• [ASSIGNED TASK]: For the material below, return exactly the lines starting at the one holding "sprayer (rose-pink) 816,288" and ending at the one holding "none -> trophy (golden) 402,130", counting both as part of the range.

-- Opening Marker --

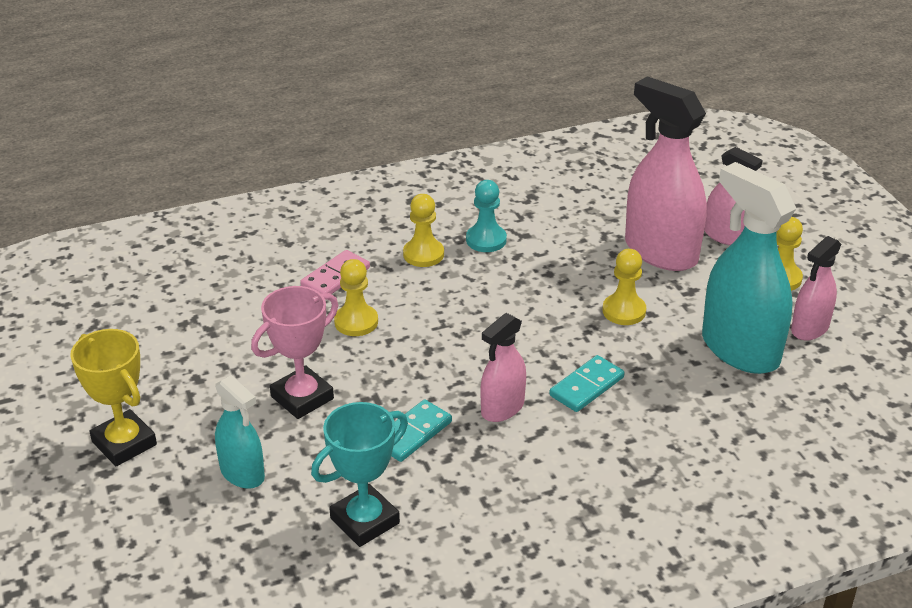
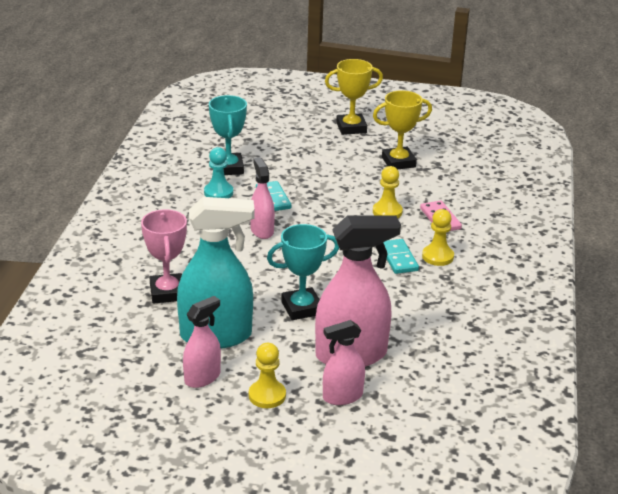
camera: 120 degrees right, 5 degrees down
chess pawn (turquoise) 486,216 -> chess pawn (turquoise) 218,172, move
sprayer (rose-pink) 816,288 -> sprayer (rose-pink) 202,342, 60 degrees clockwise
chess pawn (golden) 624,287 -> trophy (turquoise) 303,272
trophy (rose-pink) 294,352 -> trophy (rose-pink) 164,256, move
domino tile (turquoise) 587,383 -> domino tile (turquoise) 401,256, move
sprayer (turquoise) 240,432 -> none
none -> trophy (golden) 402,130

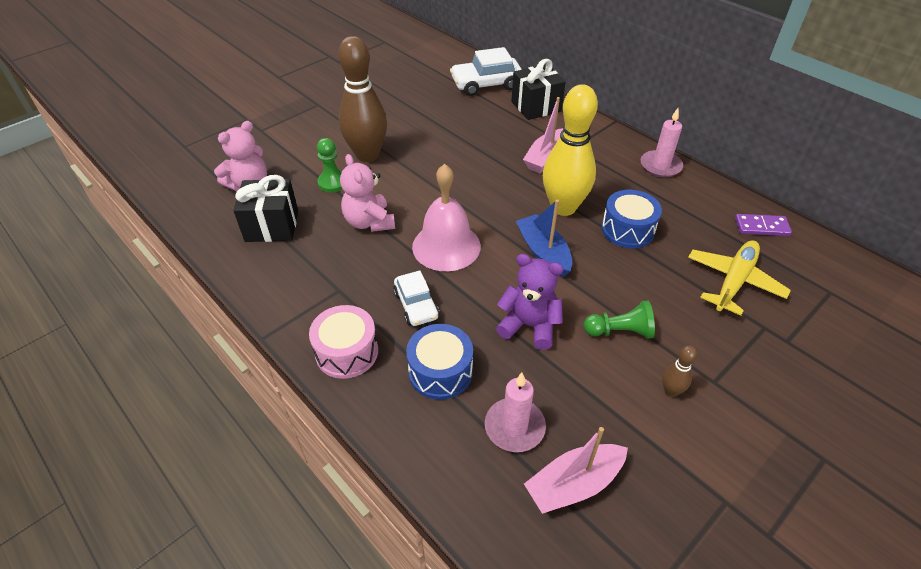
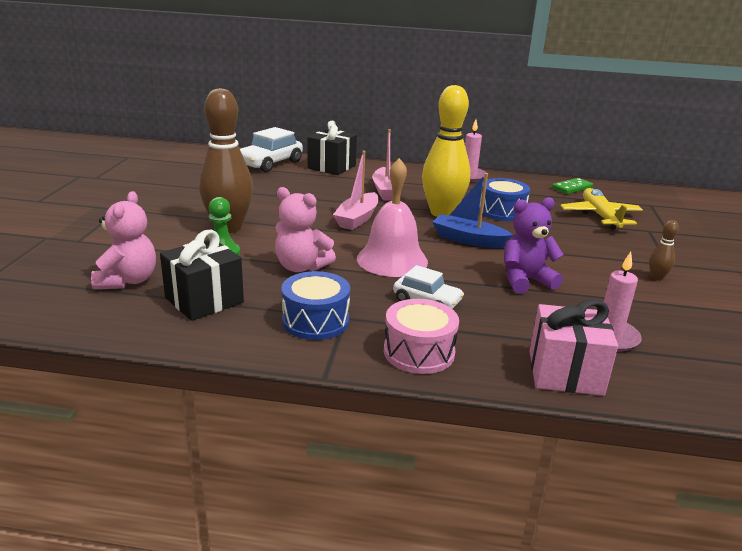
camera: 40 degrees left, 20 degrees down
domino tile (royal purple) 763,225 -> domino tile (leaf-green) 572,186
chess pawn (leaf-green) 619,320 -> none
toy drum (royal blue) 439,362 -> toy drum (royal blue) 315,305, move
boat (rose-pink) 576,470 -> boat (rose-pink) 356,190, move
none -> present (rose-pink) 573,347

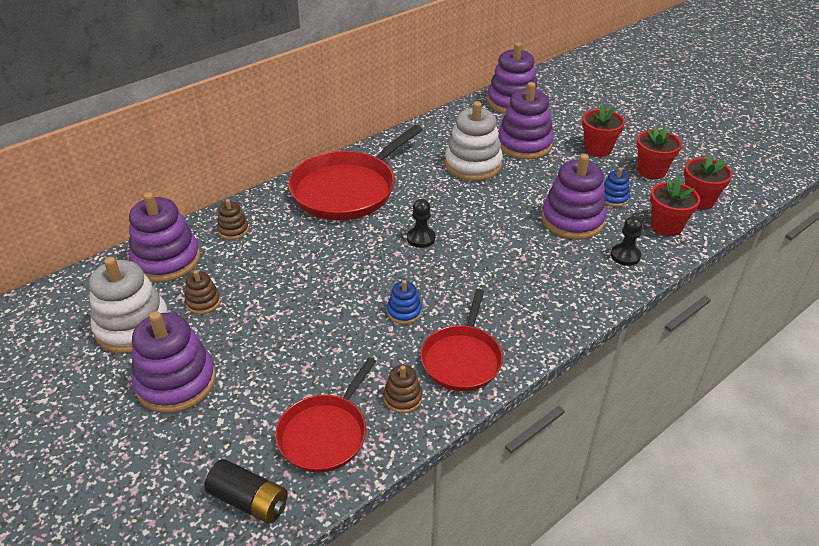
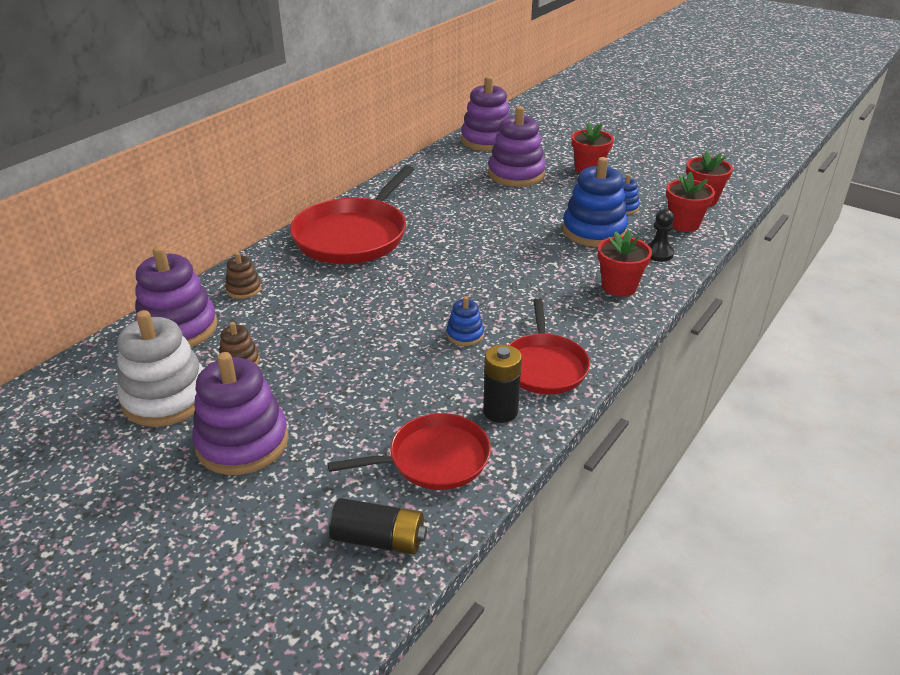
camera: 15 degrees left, 5 degrees down
stacking toy (pure white) 474,141 -> none
potted plant (crimson) 659,152 -> potted plant (crimson) 625,263, move
stacking toy (royal purple) 574,197 -> stacking toy (royal blue) 595,202
chess pawn (jet-black) 421,223 -> none
frying pan (crimson) 325,414 -> frying pan (crimson) 409,451, 120 degrees counterclockwise
stacking toy (dark brown) 403,389 -> battery (jet-black) 502,384

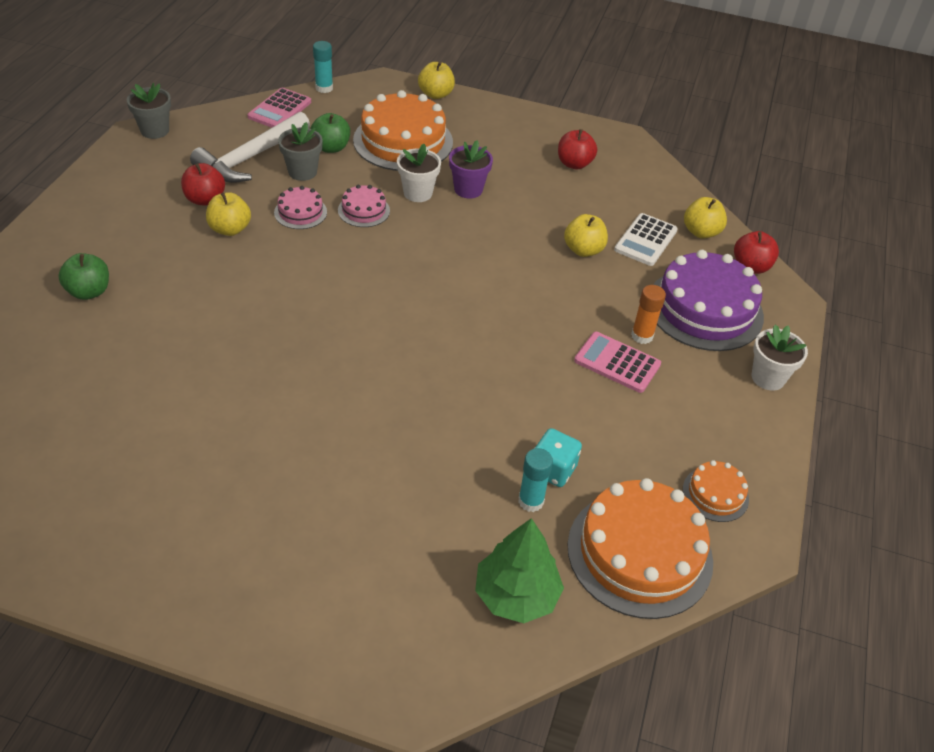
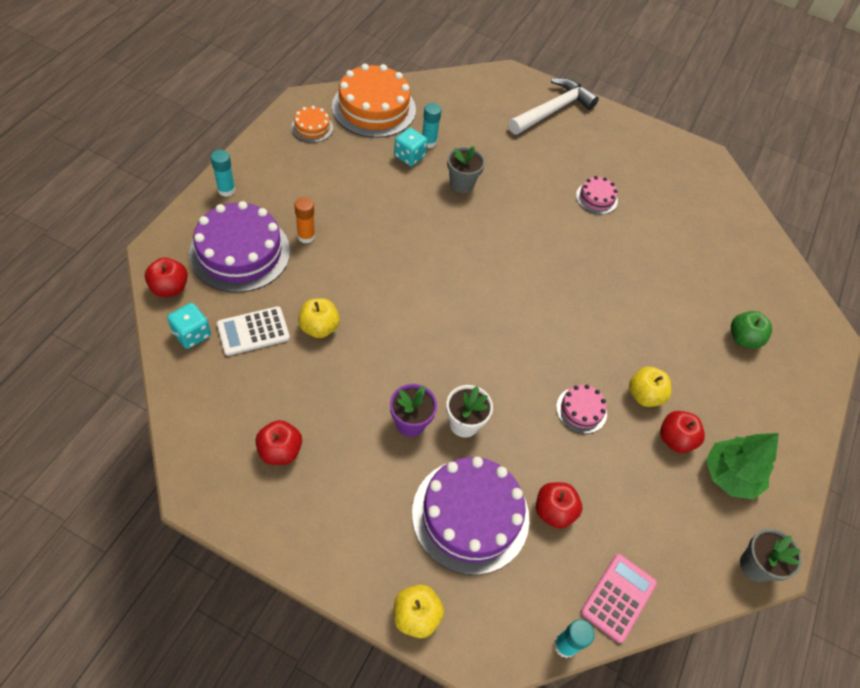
camera: 175 degrees left, 10 degrees up
cake (orange) 403,130 -> cake (royal purple) 470,516
carpenter's hammer (pure white) 250,147 -> carpenter's hammer (pure white) 553,106, move
toy apple (leaf-green) 330,133 -> toy apple (crimson) 559,505
potted plant (ash-grey) 300,151 -> potted plant (ash-grey) 466,169, move
cake (rose-pink) 364,206 -> cake (rose-pink) 597,195, move
toy apple (golden) 705,218 -> die (turquoise) 189,326
adding machine (pure white) 646,239 -> adding machine (pure white) 253,331, 150 degrees counterclockwise
potted plant (pure white) 780,358 -> glue stick (turquoise) 223,173
adding machine (rose-pink) 617,362 -> none
tree (leaf-green) 519,570 -> tree (leaf-green) 742,466, move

-- Closing Marker --

• [EXERCISE RESPONSE]:
sprayer (rose-pink) 816,288 -> sprayer (rose-pink) 202,342, 60 degrees clockwise
chess pawn (golden) 624,287 -> trophy (turquoise) 303,272
trophy (rose-pink) 294,352 -> trophy (rose-pink) 164,256, move
domino tile (turquoise) 587,383 -> domino tile (turquoise) 401,256, move
sprayer (turquoise) 240,432 -> none
none -> trophy (golden) 402,130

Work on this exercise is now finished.